• _Aim of the exercise_: Find the line holding "R204: none -> 7.5k (VN, VOL2)" in the entries below. Give it again exactly, along with every line after it up to and including the line holding "U203 pin out: VO -> FB".

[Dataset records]
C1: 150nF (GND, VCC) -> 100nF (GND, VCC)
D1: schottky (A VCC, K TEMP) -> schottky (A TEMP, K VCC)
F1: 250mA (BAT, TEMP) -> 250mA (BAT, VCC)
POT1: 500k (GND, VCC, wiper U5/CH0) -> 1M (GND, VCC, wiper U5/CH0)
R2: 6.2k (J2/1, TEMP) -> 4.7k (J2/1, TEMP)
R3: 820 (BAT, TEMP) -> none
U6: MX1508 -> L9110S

--

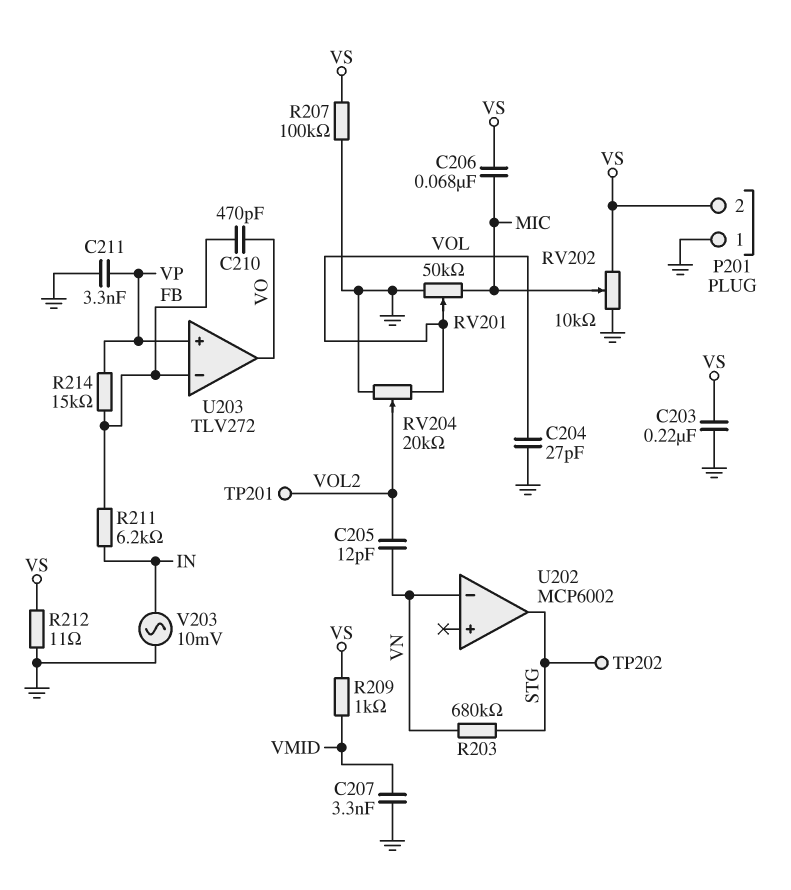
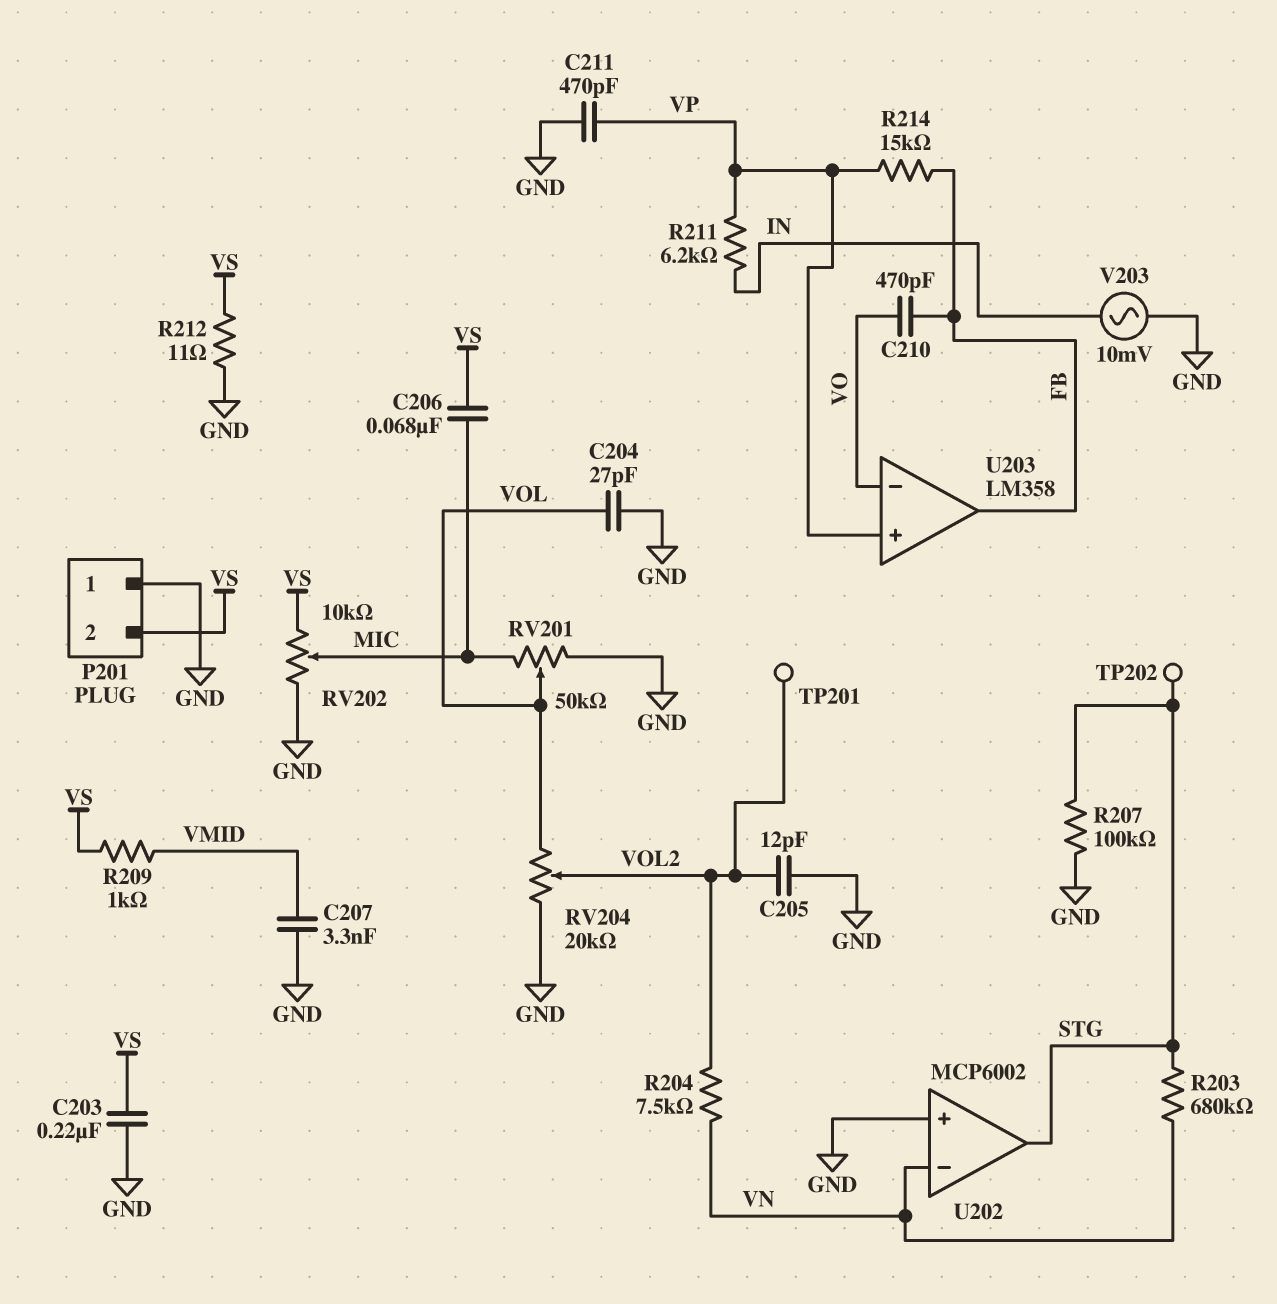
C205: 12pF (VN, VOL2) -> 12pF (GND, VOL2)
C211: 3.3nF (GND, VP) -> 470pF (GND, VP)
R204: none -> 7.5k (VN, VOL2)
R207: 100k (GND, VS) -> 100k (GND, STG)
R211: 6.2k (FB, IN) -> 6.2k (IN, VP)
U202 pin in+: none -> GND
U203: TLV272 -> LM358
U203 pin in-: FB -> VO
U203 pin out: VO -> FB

• _Response to this exercise_:
R204: none -> 7.5k (VN, VOL2)
R207: 100k (GND, VS) -> 100k (GND, STG)
R211: 6.2k (FB, IN) -> 6.2k (IN, VP)
U202 pin in+: none -> GND
U203: TLV272 -> LM358
U203 pin in-: FB -> VO
U203 pin out: VO -> FB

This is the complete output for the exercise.